▶ EXERCISE: Please find the lines in the following records that hold "scrolled", and copy them.

-------- SUPPLIED DATA --------

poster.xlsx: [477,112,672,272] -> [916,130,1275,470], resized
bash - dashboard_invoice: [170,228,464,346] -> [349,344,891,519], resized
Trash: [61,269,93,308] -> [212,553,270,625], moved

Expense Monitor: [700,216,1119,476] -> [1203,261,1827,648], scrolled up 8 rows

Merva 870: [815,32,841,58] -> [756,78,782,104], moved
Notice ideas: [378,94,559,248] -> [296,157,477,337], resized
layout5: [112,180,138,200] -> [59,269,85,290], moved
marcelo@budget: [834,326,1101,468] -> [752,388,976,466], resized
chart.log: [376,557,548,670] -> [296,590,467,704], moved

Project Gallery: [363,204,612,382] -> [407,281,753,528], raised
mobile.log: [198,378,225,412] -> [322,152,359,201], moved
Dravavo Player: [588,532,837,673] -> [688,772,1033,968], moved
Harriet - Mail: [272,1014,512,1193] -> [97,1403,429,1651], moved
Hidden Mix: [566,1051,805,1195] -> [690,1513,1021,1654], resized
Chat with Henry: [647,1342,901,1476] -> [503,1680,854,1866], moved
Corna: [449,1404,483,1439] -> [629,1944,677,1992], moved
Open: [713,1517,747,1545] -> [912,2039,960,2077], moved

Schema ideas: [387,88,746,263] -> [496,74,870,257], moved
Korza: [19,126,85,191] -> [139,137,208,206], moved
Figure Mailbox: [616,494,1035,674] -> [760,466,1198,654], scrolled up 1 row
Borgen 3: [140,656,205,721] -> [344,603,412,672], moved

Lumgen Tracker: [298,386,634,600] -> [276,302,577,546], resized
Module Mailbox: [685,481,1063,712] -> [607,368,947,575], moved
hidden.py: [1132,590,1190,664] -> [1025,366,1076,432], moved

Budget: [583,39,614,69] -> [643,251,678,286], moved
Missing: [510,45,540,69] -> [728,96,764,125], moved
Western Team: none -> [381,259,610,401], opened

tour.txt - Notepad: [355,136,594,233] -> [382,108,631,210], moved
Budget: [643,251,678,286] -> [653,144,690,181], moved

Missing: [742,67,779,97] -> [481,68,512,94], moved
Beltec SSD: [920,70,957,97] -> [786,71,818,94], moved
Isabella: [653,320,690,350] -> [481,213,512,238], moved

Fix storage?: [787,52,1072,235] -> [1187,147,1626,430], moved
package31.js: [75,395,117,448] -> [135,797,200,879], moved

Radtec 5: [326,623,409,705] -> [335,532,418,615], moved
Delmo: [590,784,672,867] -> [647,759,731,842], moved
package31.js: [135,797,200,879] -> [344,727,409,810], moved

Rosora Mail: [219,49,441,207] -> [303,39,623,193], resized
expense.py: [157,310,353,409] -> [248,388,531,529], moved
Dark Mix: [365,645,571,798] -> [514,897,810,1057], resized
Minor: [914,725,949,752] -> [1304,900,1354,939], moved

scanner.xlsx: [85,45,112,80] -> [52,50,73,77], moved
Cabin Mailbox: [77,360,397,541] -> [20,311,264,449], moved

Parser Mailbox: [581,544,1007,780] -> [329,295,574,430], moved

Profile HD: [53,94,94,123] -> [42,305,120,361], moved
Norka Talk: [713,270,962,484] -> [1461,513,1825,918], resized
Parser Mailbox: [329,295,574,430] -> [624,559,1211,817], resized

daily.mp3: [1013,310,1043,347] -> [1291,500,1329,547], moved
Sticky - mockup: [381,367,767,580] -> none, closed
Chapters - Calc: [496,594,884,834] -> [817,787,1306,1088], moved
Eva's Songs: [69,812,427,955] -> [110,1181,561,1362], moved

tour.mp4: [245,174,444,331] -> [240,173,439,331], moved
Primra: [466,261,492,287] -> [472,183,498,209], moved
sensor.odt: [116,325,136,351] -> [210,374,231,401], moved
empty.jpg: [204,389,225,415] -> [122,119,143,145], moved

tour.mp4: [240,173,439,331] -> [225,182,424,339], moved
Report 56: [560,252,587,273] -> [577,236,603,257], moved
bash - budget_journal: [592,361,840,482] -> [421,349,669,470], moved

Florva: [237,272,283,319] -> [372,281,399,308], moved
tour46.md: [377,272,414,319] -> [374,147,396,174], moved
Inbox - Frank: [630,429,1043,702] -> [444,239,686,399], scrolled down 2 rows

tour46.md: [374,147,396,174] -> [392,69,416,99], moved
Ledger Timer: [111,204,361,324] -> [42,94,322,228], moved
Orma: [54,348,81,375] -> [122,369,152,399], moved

--------

▶ RESPONSE TO THE TASK:
Expense Monitor: [700,216,1119,476] -> [1203,261,1827,648], scrolled up 8 rows
Figure Mailbox: [616,494,1035,674] -> [760,466,1198,654], scrolled up 1 row
Inbox - Frank: [630,429,1043,702] -> [444,239,686,399], scrolled down 2 rows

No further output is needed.